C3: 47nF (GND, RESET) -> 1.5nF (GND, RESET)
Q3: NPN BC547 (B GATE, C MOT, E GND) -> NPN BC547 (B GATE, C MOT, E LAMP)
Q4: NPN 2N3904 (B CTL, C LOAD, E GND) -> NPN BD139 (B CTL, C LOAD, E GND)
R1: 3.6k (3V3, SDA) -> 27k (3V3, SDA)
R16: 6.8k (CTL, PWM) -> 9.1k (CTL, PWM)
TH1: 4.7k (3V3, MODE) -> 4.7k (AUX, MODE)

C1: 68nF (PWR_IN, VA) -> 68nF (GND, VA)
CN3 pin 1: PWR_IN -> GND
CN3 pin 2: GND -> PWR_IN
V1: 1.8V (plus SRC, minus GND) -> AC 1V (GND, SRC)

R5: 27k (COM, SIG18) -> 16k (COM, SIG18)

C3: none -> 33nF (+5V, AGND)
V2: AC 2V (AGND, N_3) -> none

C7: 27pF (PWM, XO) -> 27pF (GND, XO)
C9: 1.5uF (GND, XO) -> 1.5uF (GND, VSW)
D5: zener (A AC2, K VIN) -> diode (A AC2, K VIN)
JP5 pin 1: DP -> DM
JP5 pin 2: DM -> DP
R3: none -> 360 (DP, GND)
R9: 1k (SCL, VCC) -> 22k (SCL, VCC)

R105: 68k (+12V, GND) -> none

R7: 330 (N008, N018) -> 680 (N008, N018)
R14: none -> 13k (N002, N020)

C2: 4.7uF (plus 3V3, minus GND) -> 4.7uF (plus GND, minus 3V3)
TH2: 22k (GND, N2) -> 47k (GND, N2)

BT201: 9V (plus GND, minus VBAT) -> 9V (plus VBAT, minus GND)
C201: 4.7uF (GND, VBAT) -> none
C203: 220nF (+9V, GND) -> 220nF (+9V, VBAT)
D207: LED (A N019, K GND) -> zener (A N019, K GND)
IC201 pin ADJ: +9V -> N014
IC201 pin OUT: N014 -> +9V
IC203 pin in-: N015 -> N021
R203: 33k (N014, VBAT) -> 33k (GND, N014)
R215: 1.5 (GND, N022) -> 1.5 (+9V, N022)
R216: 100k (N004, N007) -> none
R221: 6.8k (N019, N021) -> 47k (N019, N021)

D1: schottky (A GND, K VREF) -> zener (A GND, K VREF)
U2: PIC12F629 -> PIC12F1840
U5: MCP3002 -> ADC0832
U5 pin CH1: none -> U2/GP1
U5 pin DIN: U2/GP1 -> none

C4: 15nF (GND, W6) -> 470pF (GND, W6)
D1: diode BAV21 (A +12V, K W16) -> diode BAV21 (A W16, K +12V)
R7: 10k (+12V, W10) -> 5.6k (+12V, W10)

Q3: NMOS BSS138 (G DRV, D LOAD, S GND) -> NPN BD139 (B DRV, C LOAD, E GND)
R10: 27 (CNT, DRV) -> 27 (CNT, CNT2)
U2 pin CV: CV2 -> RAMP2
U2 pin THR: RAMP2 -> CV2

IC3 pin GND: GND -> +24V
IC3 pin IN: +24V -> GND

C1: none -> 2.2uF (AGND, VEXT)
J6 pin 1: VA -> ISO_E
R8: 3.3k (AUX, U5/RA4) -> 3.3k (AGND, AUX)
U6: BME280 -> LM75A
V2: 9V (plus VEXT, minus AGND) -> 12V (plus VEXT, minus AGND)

* Work instruction *
Beginning with the line above that contains "JP5 pin 2: DM -> DP", copy each line exactly up to and including the line that contains "D1: schottky (A", and go no further.

* Exercise result *
JP5 pin 2: DM -> DP
R3: none -> 360 (DP, GND)
R9: 1k (SCL, VCC) -> 22k (SCL, VCC)

R105: 68k (+12V, GND) -> none

R7: 330 (N008, N018) -> 680 (N008, N018)
R14: none -> 13k (N002, N020)

C2: 4.7uF (plus 3V3, minus GND) -> 4.7uF (plus GND, minus 3V3)
TH2: 22k (GND, N2) -> 47k (GND, N2)

BT201: 9V (plus GND, minus VBAT) -> 9V (plus VBAT, minus GND)
C201: 4.7uF (GND, VBAT) -> none
C203: 220nF (+9V, GND) -> 220nF (+9V, VBAT)
D207: LED (A N019, K GND) -> zener (A N019, K GND)
IC201 pin ADJ: +9V -> N014
IC201 pin OUT: N014 -> +9V
IC203 pin in-: N015 -> N021
R203: 33k (N014, VBAT) -> 33k (GND, N014)
R215: 1.5 (GND, N022) -> 1.5 (+9V, N022)
R216: 100k (N004, N007) -> none
R221: 6.8k (N019, N021) -> 47k (N019, N021)

D1: schottky (A GND, K VREF) -> zener (A GND, K VREF)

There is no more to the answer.